▸ ASSIGNED TASK:
Each line of the data below that holds the word "Label" is to be reported in full.

(Coordinate change listings)

##########

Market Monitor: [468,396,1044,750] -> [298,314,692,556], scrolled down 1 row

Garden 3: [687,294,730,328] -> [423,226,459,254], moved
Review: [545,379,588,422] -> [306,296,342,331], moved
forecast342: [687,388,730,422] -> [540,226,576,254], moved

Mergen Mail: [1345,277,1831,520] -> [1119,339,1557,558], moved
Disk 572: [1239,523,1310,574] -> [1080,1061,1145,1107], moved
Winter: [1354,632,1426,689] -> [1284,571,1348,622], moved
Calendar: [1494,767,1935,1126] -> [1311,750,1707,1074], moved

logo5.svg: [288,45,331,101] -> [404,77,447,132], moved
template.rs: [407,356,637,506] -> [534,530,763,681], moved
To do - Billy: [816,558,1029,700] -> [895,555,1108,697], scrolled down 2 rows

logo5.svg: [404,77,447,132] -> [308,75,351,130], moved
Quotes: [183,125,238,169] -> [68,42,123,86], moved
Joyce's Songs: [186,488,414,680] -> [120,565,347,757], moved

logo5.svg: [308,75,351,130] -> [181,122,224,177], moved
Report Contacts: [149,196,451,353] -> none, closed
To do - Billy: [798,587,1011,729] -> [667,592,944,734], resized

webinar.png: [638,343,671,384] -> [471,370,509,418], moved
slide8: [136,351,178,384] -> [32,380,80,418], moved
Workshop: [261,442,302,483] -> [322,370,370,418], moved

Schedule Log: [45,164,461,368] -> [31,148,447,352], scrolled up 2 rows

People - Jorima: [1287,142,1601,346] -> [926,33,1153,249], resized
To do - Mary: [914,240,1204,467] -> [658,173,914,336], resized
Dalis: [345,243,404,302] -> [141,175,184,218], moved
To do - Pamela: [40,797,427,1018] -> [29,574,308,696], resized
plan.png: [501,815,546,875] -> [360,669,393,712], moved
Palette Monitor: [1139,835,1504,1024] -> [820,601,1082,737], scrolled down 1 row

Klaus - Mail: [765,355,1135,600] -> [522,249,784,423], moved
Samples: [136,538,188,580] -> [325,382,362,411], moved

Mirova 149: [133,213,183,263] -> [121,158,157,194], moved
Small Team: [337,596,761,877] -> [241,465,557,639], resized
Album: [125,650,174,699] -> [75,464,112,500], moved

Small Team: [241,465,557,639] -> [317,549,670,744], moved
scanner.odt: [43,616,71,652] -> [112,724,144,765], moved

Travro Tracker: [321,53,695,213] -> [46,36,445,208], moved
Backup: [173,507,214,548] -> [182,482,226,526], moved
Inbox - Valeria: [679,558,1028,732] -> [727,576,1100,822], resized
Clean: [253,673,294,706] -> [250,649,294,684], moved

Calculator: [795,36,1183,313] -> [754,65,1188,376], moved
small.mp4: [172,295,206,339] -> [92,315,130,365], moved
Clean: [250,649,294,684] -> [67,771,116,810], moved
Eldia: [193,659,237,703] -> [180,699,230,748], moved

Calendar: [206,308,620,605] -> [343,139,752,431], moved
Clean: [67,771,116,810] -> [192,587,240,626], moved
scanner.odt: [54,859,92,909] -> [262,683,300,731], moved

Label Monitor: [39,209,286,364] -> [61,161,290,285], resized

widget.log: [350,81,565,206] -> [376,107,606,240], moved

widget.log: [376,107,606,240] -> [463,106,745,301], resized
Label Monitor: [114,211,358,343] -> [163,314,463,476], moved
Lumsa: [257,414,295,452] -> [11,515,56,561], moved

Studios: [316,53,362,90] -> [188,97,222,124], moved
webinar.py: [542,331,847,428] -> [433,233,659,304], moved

##########

▸ ANSWER TO THE EXERCISE:
Label Monitor: [39,209,286,364] -> [61,161,290,285], resized
Label Monitor: [114,211,358,343] -> [163,314,463,476], moved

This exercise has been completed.